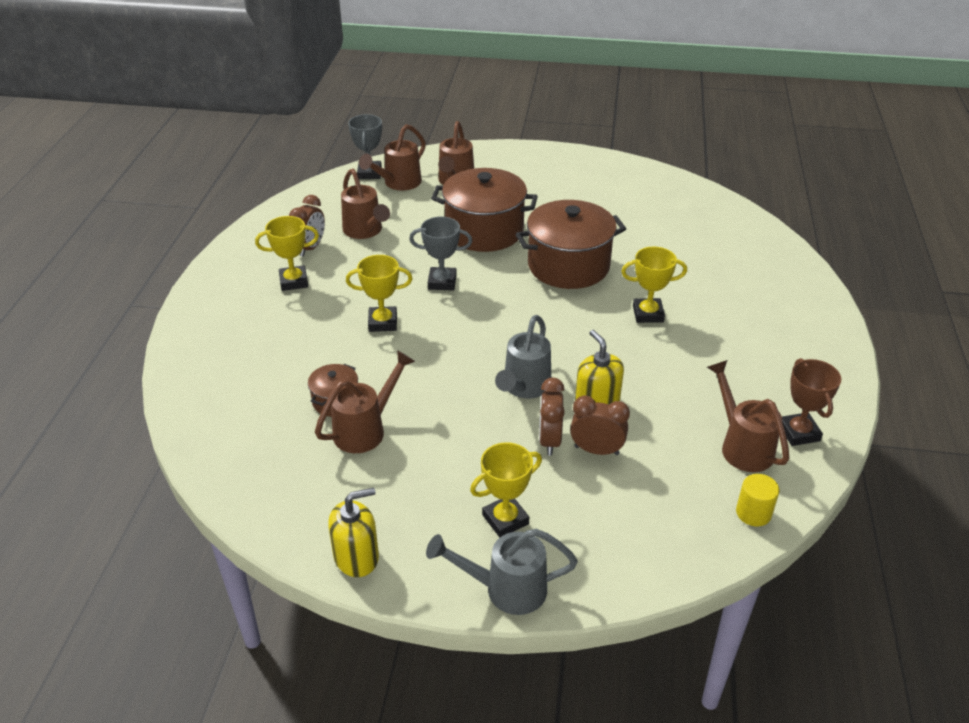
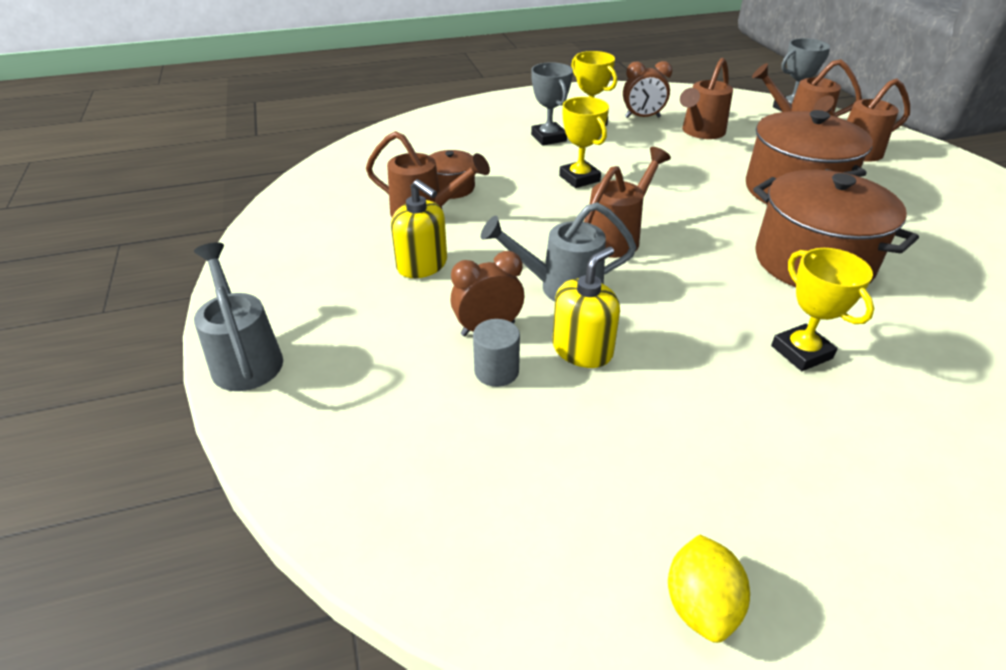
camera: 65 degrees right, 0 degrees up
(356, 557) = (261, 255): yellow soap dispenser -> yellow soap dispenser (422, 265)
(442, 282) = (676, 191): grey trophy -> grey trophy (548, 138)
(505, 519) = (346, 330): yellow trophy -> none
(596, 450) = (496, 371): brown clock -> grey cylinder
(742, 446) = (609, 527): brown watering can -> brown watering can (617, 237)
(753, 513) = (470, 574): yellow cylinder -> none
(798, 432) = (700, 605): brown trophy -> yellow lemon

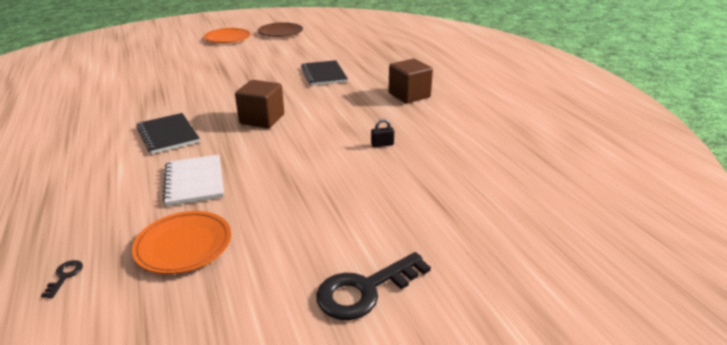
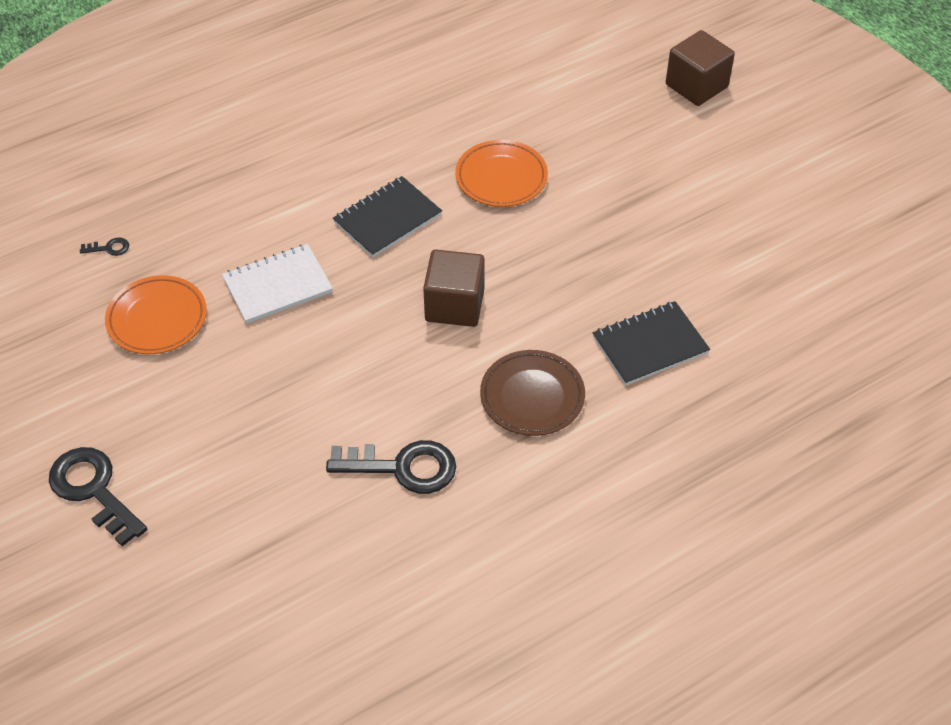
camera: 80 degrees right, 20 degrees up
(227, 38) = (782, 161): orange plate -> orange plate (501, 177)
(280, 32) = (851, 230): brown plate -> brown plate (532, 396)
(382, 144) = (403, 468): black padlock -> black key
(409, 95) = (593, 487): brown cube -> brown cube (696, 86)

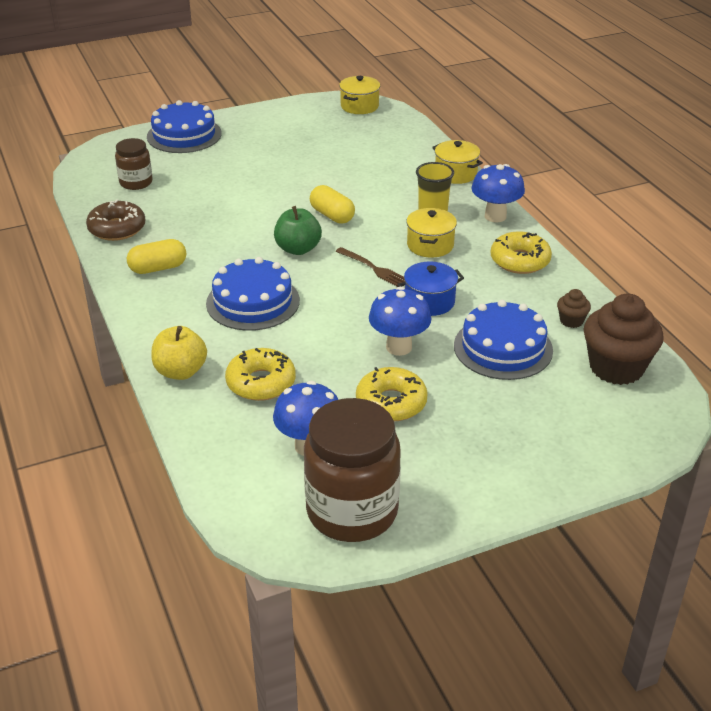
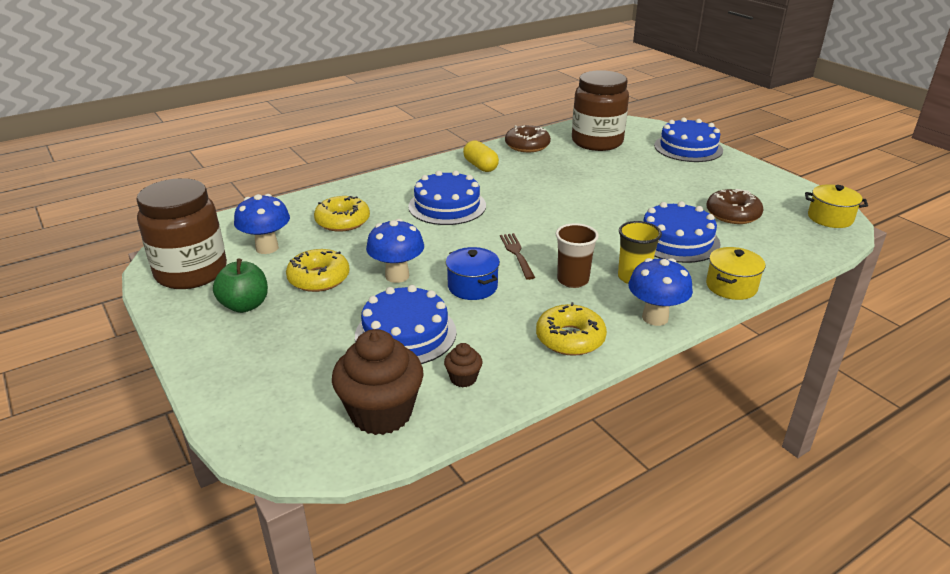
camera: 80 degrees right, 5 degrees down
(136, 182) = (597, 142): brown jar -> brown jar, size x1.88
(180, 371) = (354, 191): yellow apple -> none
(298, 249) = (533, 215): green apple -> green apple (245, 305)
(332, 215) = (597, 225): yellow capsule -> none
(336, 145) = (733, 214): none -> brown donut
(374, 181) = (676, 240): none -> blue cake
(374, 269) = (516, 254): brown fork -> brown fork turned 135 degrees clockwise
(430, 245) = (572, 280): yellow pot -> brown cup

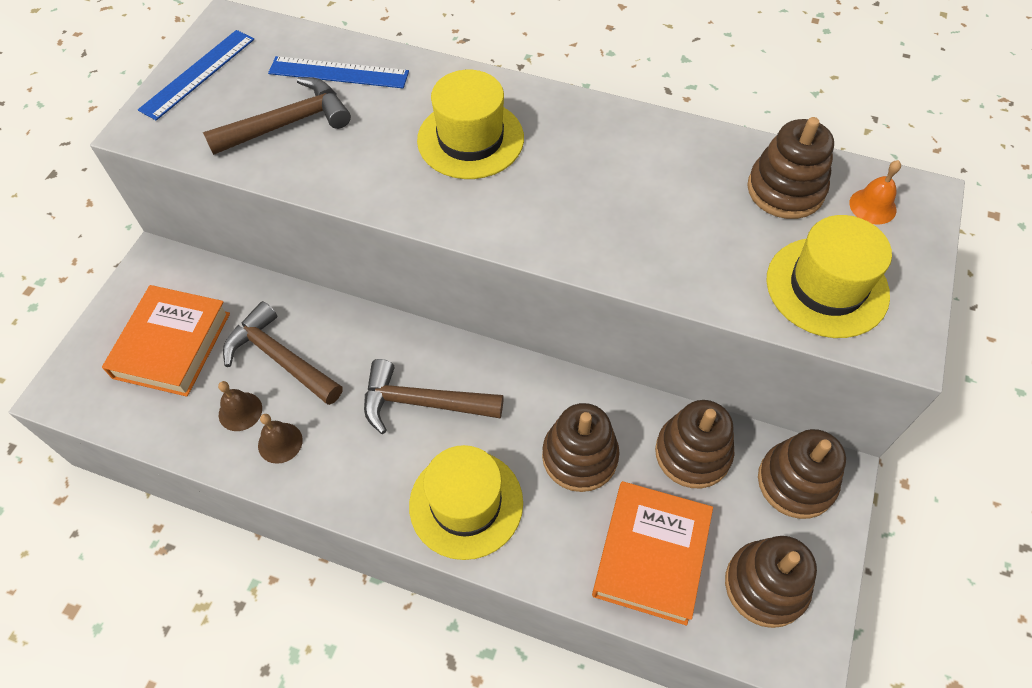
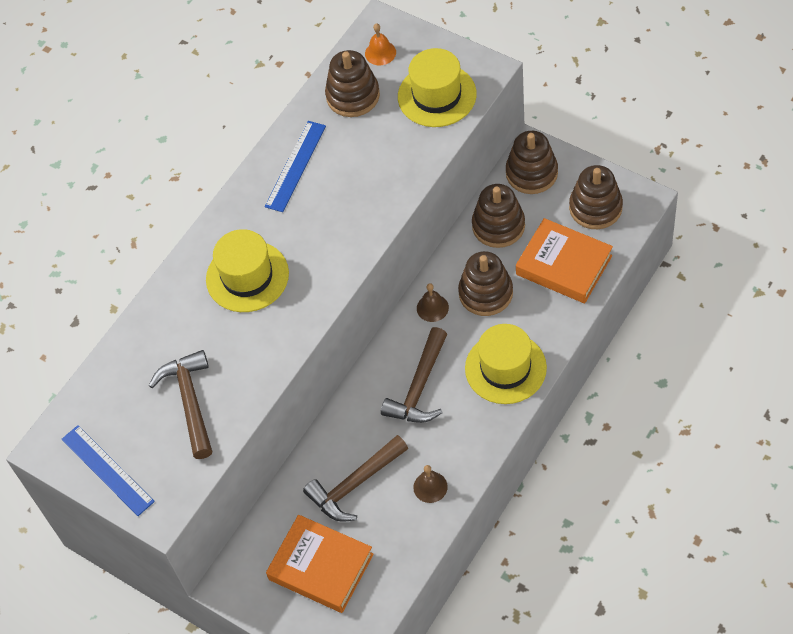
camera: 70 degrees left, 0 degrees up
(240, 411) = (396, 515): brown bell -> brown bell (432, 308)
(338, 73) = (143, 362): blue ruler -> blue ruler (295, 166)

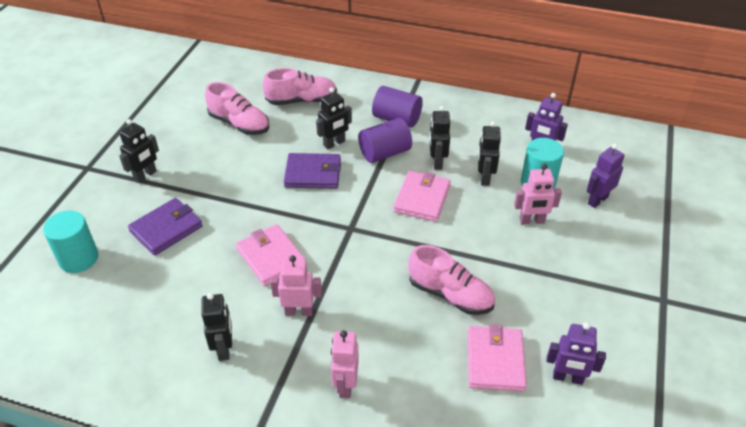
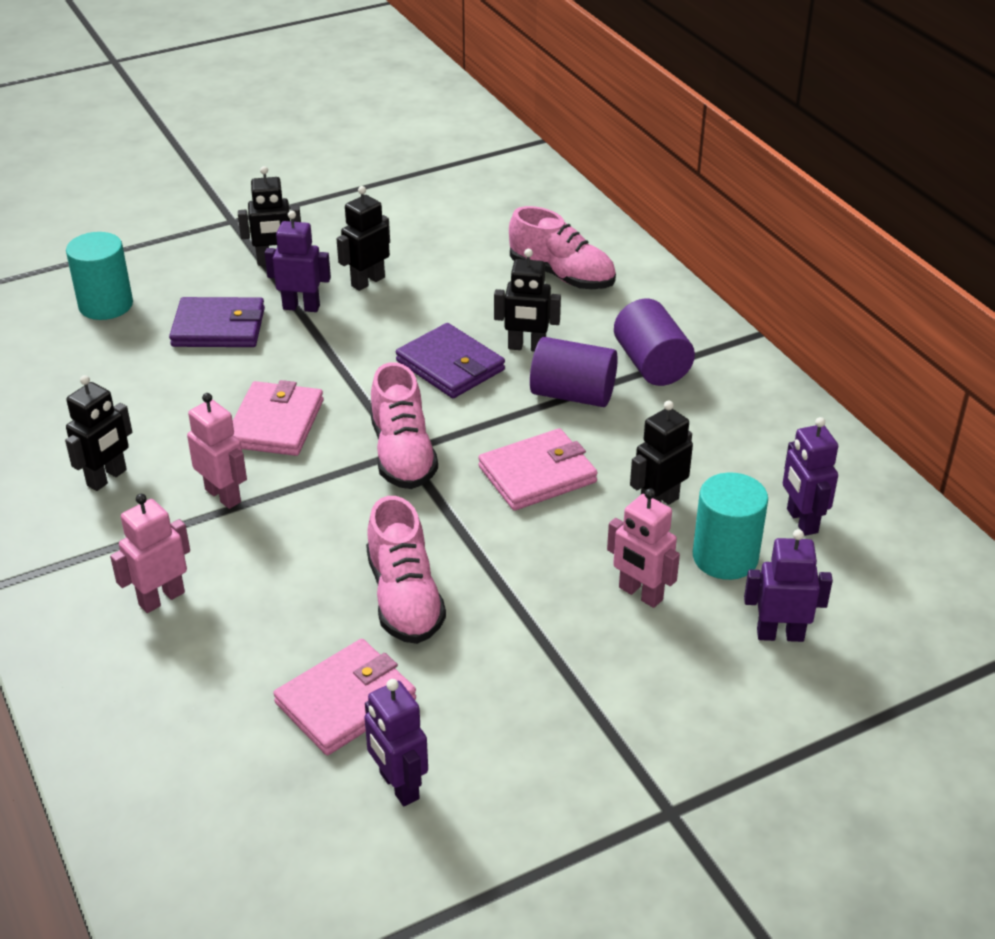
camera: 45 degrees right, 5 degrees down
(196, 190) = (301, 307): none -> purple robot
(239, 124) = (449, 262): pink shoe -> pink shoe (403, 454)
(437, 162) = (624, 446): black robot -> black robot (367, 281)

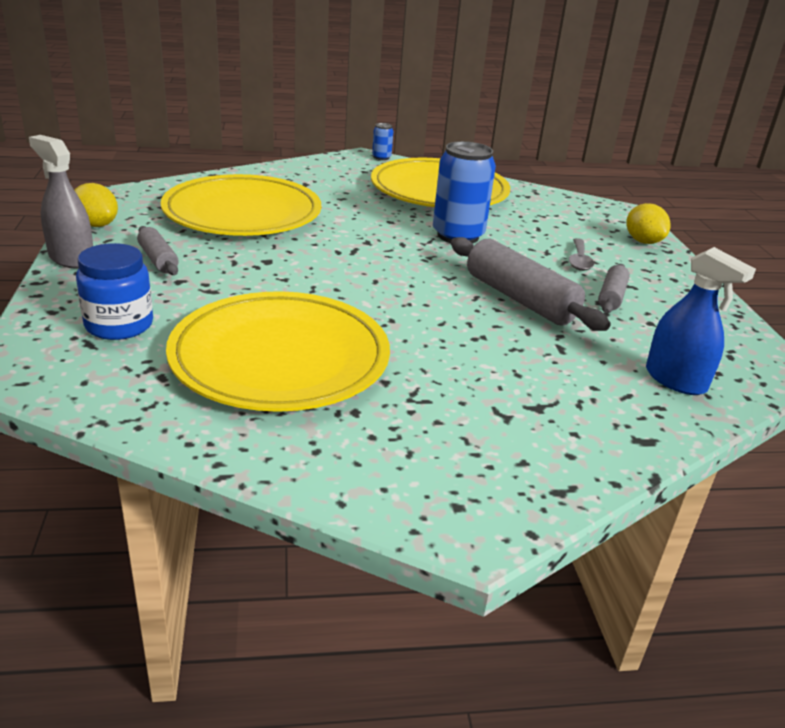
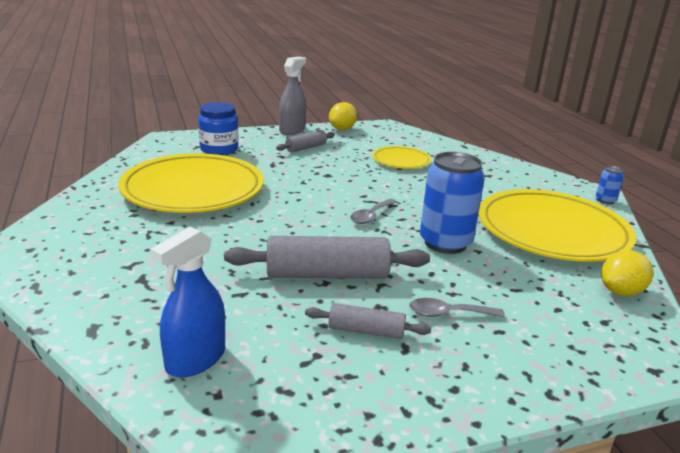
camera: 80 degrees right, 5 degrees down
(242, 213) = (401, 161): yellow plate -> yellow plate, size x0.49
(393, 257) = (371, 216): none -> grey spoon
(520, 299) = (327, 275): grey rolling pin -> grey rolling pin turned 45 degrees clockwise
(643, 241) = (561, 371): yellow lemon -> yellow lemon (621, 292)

_WHAT YOU NEED TO DO:_ Exactly the lines from the top of the entries through the line with "(596, 450) = (496, 371): brown", inclusive, must be given again, with every picture omitted.

_SOLUTION TO THE EXERCISE:_
camera: 65 degrees right, 0 degrees up
(356, 557) = (261, 255): yellow soap dispenser -> yellow soap dispenser (422, 265)
(442, 282) = (676, 191): grey trophy -> grey trophy (548, 138)
(505, 519) = (346, 330): yellow trophy -> none
(596, 450) = (496, 371): brown clock -> grey cylinder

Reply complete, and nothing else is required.